**Source data**
--

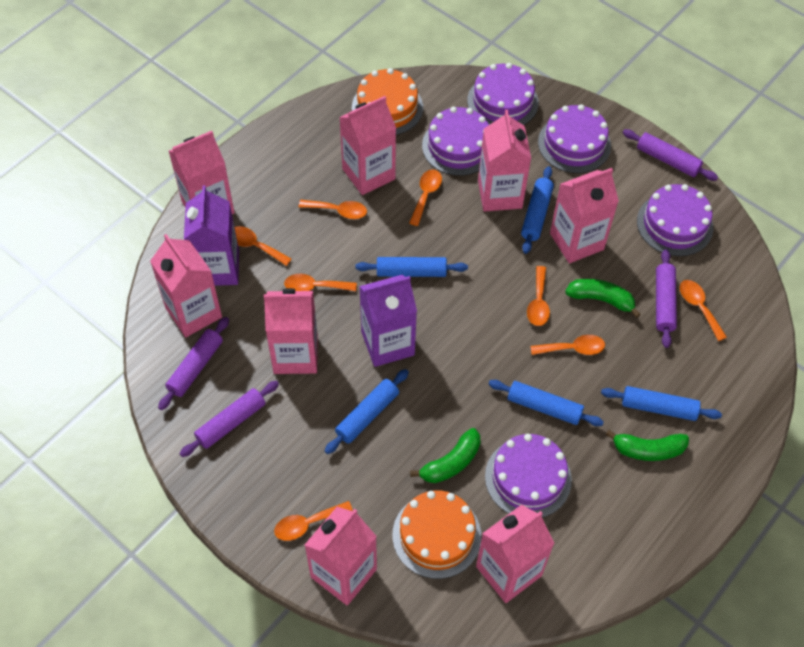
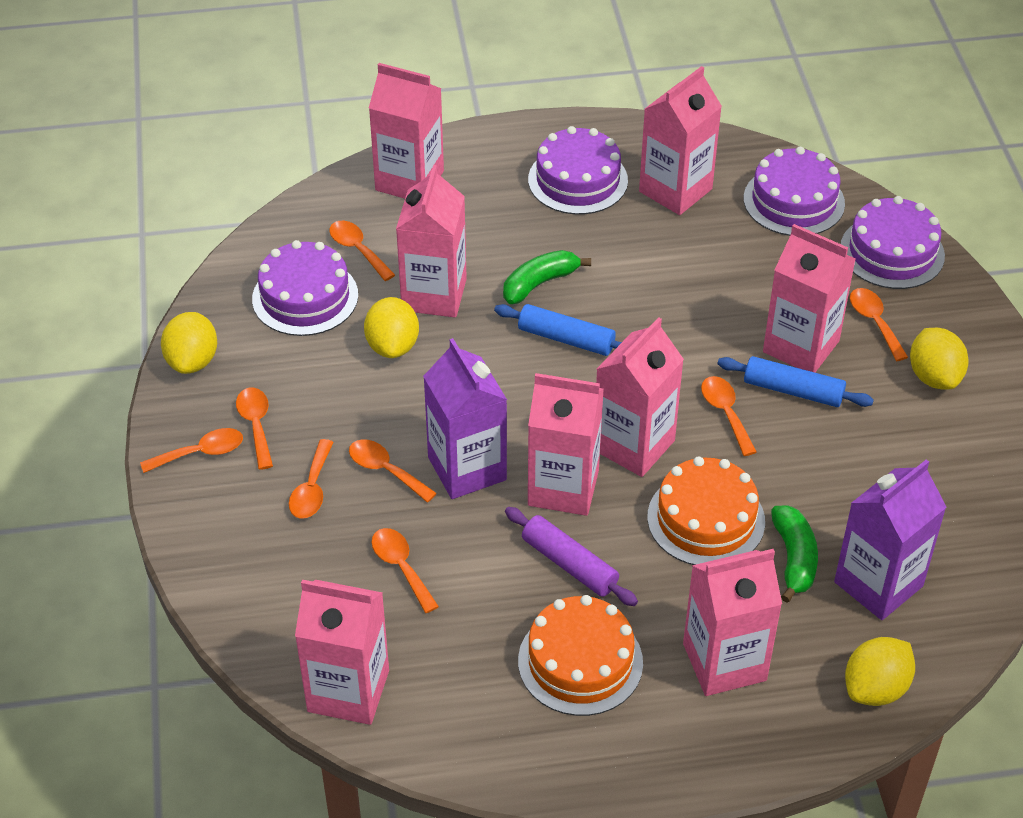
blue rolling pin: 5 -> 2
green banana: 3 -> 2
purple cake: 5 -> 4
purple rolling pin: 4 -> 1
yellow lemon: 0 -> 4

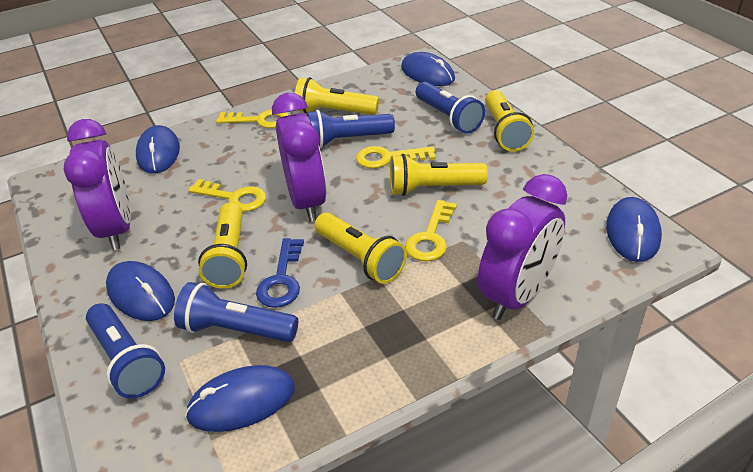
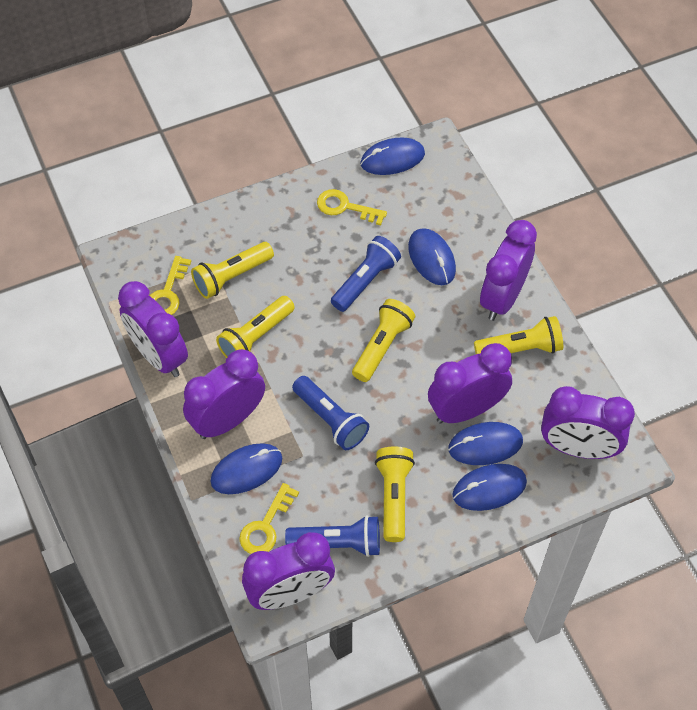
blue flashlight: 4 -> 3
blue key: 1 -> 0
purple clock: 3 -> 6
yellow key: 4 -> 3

--

**Aim of the exercise**
Retype every entry exactly as written. Leave the pictures out.

**Exercise solution**
blue rolling pin: 5 -> 2
green banana: 3 -> 2
purple cake: 5 -> 4
purple rolling pin: 4 -> 1
yellow lemon: 0 -> 4

blue flashlight: 4 -> 3
blue key: 1 -> 0
purple clock: 3 -> 6
yellow key: 4 -> 3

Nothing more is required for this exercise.